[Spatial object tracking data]
#####
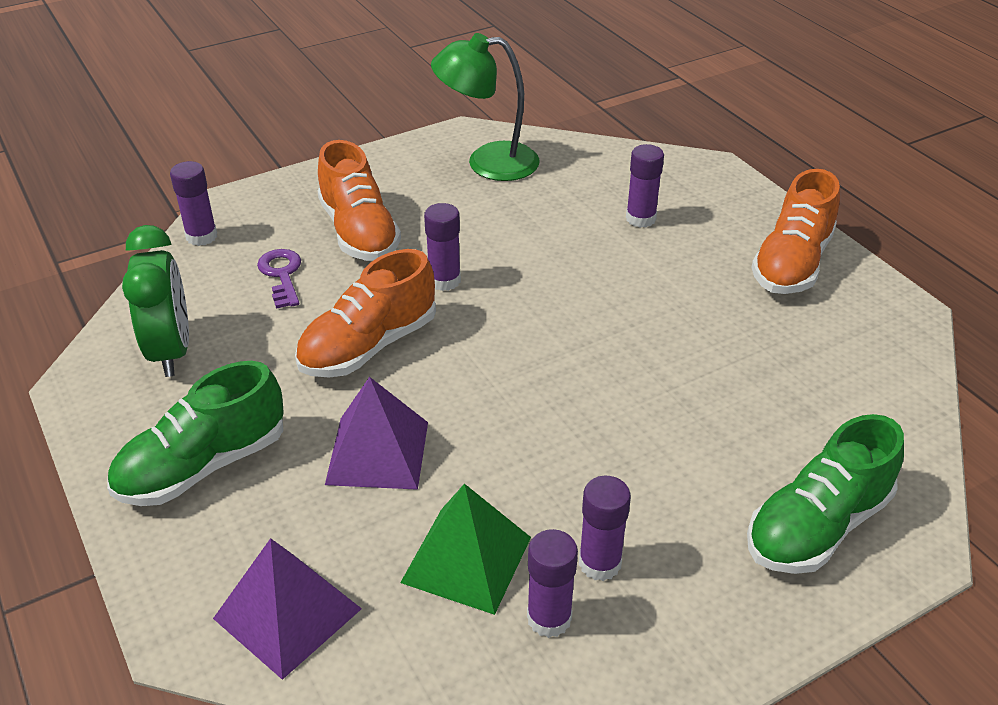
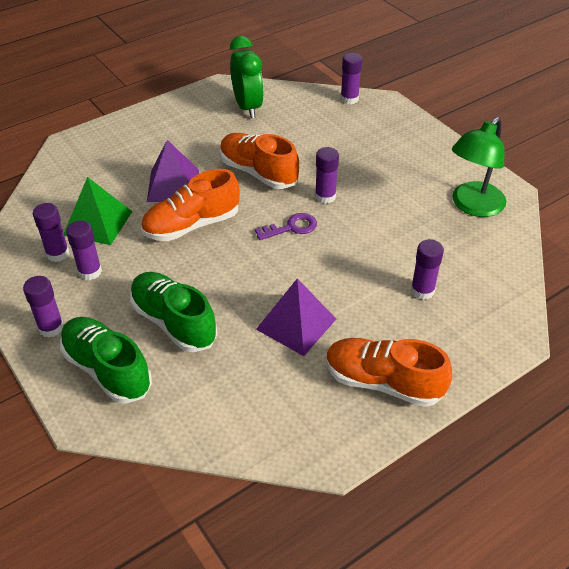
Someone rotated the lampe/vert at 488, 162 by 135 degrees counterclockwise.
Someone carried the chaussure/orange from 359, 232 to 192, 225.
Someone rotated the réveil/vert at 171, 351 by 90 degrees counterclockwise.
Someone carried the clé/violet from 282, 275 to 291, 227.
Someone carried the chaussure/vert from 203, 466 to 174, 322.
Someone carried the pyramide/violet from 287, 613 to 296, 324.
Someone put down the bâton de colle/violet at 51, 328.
#####
:: What is being asked ::
Filter the entries and copy each line with "carried".

:: Response area ::
Someone carried the chaussure/orange from 359, 232 to 192, 225.
Someone carried the clé/violet from 282, 275 to 291, 227.
Someone carried the chaussure/vert from 203, 466 to 174, 322.
Someone carried the pyramide/violet from 287, 613 to 296, 324.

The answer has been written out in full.